Task
In the data below, find the line that contains "none -> grey traffic cone [612 356 662 423]" and the line that contains "pink boat [221". Copy both, plus every line between them, exactly.

Records for the task
BEGIN
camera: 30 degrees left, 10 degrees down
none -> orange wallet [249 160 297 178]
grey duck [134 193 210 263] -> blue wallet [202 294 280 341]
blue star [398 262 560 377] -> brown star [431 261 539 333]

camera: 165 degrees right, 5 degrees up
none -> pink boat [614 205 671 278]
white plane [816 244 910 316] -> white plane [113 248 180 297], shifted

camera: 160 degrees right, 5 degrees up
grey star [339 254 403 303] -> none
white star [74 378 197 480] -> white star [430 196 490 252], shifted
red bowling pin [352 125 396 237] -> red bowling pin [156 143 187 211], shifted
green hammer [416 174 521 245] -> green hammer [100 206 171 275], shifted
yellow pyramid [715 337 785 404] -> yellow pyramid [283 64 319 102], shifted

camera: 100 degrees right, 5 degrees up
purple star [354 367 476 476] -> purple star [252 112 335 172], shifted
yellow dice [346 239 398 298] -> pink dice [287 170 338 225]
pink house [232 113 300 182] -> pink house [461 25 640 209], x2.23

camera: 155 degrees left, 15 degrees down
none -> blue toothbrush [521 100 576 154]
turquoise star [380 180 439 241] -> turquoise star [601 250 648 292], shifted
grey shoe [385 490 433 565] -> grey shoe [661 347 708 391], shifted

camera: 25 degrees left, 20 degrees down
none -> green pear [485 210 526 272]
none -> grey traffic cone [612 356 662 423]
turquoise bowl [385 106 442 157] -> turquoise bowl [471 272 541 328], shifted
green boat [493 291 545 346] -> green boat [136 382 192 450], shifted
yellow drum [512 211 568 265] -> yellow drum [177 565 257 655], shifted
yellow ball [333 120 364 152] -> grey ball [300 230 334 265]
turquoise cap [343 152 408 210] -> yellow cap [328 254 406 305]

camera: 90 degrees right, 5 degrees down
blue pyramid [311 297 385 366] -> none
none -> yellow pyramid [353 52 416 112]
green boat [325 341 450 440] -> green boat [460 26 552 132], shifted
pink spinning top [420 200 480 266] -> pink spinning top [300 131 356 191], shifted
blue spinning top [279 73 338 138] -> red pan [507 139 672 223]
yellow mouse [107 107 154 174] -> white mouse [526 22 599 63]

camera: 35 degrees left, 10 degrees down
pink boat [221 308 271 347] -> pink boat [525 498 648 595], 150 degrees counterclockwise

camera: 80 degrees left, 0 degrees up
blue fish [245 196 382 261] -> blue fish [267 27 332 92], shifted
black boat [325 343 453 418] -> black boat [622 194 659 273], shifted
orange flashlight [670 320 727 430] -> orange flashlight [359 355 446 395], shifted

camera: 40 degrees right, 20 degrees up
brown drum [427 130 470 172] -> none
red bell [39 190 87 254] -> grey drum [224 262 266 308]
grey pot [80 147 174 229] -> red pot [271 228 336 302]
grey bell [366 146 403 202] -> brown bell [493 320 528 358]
END
Answer for this exercise
none -> grey traffic cone [612 356 662 423]
turquoise bowl [385 106 442 157] -> turquoise bowl [471 272 541 328], shifted
green boat [493 291 545 346] -> green boat [136 382 192 450], shifted
yellow drum [512 211 568 265] -> yellow drum [177 565 257 655], shifted
yellow ball [333 120 364 152] -> grey ball [300 230 334 265]
turquoise cap [343 152 408 210] -> yellow cap [328 254 406 305]

camera: 90 degrees right, 5 degrees down
blue pyramid [311 297 385 366] -> none
none -> yellow pyramid [353 52 416 112]
green boat [325 341 450 440] -> green boat [460 26 552 132], shifted
pink spinning top [420 200 480 266] -> pink spinning top [300 131 356 191], shifted
blue spinning top [279 73 338 138] -> red pan [507 139 672 223]
yellow mouse [107 107 154 174] -> white mouse [526 22 599 63]

camera: 35 degrees left, 10 degrees down
pink boat [221 308 271 347] -> pink boat [525 498 648 595], 150 degrees counterclockwise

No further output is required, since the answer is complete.